| THE PROBLEM |
Once the line containing "purple triangle: (35, 72) -> (27, 67), moved" is found in the records below, return it and each following line exactly, up to and including the line containing "red circle: (56, 130) -> (23, 91), moved", and nothing else.

| RECORDS SUPPLIED |
┏━━

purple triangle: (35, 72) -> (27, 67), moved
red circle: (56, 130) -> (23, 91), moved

┗━━
┏━━

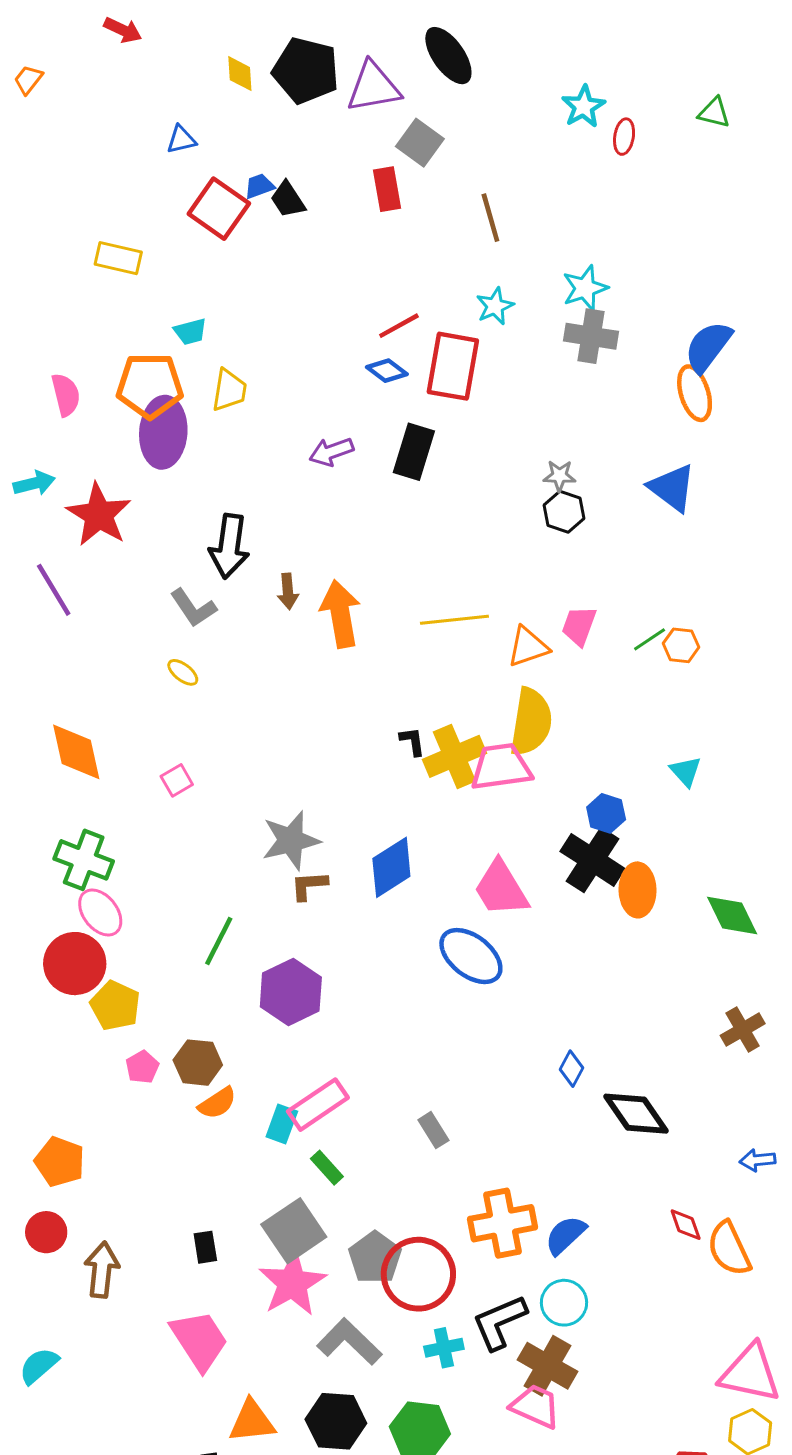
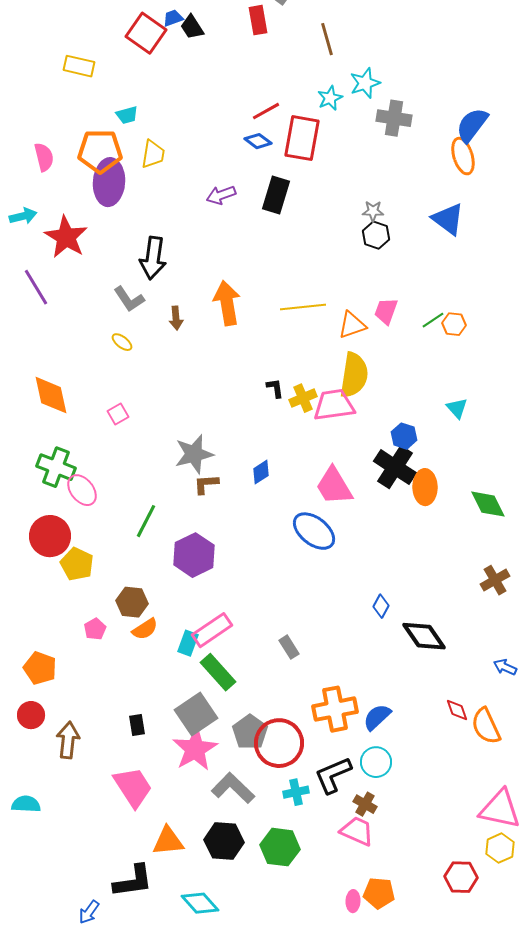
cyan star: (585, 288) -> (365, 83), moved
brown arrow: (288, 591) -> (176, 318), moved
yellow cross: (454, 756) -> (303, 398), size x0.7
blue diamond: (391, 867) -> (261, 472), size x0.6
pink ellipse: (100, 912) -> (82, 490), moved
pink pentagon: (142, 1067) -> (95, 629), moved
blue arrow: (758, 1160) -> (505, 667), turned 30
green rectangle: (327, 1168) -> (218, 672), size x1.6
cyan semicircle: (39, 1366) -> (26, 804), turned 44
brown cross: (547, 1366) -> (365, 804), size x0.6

┗━━
┏━━

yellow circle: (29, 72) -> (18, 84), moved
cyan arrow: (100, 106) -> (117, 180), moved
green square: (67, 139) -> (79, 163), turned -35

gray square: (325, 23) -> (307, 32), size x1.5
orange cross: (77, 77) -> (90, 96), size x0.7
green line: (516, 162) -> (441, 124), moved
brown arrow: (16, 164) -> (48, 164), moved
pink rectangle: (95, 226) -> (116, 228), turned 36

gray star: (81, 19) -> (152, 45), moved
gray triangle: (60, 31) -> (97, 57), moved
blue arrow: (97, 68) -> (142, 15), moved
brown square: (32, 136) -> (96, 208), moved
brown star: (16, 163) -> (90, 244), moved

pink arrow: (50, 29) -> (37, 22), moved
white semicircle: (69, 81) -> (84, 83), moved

┗━━

| ANSWER SPACE |
purple triangle: (35, 72) -> (27, 67), moved
red circle: (56, 130) -> (23, 91), moved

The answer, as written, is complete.